▸ **The task**: Restate verbatim the span of lines below between the line with "(371, 211) = (323, 235): turquoise" and the line with "(481, 157) = (229, 229): white", including those two lines, and only that span.

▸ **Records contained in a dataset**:
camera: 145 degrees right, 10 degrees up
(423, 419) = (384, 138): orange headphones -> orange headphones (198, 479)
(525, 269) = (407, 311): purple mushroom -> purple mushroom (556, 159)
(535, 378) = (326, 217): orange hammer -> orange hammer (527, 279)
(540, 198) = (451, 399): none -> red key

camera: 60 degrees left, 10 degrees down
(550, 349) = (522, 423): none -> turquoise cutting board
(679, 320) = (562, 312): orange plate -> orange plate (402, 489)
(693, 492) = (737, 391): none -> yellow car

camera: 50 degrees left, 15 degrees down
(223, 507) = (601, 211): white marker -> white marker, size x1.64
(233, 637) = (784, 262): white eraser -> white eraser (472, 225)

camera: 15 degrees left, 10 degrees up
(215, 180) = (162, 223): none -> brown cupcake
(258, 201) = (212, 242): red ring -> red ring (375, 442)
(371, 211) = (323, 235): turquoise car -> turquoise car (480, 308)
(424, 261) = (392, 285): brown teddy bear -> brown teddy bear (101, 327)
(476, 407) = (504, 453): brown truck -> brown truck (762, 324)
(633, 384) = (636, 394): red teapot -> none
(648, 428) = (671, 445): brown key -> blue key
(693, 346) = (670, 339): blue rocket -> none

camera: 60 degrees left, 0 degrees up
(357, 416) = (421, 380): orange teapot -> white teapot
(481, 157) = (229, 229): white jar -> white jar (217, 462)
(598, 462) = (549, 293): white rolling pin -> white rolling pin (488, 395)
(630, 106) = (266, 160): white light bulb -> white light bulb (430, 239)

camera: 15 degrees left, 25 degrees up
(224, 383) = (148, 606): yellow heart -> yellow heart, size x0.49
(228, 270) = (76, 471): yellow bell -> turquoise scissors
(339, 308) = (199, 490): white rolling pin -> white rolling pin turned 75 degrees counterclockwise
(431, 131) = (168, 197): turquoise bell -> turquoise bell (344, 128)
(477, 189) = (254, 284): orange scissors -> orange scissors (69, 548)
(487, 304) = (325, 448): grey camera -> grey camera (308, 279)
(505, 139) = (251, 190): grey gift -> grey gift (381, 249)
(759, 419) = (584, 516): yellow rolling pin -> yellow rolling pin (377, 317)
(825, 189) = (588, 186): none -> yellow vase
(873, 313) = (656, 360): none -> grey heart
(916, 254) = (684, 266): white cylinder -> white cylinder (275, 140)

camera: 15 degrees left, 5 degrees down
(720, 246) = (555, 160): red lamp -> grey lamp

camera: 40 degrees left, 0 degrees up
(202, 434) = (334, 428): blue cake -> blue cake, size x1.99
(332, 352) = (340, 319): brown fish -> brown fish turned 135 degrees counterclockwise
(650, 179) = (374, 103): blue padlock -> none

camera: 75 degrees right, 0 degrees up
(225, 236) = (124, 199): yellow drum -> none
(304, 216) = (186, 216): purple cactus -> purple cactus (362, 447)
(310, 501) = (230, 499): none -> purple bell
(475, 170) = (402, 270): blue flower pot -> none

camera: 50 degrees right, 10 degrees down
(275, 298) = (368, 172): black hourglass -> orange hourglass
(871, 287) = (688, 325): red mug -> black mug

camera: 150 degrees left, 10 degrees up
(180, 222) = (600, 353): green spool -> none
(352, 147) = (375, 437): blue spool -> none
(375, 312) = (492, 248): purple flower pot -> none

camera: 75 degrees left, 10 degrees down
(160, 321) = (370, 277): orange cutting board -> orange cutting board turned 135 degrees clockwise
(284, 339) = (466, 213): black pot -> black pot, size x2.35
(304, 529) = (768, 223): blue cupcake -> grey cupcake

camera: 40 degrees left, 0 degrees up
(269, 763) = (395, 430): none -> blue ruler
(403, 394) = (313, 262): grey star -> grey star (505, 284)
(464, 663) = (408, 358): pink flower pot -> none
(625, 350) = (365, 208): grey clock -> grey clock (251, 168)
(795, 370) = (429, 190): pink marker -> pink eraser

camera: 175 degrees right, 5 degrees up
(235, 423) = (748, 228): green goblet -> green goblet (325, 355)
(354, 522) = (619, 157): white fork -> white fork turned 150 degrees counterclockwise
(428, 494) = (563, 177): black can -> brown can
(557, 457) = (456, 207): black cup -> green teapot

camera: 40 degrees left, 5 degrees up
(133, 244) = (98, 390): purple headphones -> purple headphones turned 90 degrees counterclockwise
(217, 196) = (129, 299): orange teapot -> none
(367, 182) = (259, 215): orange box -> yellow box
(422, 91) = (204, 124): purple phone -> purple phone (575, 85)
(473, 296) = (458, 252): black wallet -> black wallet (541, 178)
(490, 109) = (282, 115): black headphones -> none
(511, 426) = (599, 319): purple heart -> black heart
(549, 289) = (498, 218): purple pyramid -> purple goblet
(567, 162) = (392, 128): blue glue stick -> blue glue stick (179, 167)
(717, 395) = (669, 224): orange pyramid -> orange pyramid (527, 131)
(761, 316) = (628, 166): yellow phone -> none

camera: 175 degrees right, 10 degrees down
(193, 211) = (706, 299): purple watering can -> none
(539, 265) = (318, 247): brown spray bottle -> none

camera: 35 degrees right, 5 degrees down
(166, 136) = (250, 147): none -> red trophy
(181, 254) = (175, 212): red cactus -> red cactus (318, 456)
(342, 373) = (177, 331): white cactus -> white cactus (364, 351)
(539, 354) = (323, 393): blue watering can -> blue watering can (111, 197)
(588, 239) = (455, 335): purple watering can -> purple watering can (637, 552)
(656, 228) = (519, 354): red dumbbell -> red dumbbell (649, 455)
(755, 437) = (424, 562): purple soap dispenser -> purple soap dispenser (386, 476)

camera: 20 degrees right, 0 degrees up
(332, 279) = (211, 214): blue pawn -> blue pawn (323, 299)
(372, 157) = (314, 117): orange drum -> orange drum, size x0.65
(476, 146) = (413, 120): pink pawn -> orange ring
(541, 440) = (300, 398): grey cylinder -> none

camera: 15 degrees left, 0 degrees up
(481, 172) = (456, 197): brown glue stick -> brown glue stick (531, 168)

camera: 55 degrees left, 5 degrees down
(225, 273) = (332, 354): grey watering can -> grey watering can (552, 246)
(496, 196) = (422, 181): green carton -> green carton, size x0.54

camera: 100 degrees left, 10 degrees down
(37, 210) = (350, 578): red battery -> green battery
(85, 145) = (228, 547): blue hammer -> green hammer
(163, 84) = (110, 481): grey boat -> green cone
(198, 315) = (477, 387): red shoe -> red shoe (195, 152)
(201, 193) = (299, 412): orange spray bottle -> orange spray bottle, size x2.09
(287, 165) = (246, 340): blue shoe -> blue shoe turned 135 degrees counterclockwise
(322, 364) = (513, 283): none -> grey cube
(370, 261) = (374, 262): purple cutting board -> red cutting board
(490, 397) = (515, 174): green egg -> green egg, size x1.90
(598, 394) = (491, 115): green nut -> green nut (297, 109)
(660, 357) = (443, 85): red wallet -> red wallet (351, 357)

▸ **Response area**:
(371, 211) = (323, 235): turquoise car -> turquoise car (480, 308)
(424, 261) = (392, 285): brown teddy bear -> brown teddy bear (101, 327)
(476, 407) = (504, 453): brown truck -> brown truck (762, 324)
(633, 384) = (636, 394): red teapot -> none
(648, 428) = (671, 445): brown key -> blue key
(693, 346) = (670, 339): blue rocket -> none

camera: 60 degrees left, 0 degrees up
(357, 416) = (421, 380): orange teapot -> white teapot
(481, 157) = (229, 229): white jar -> white jar (217, 462)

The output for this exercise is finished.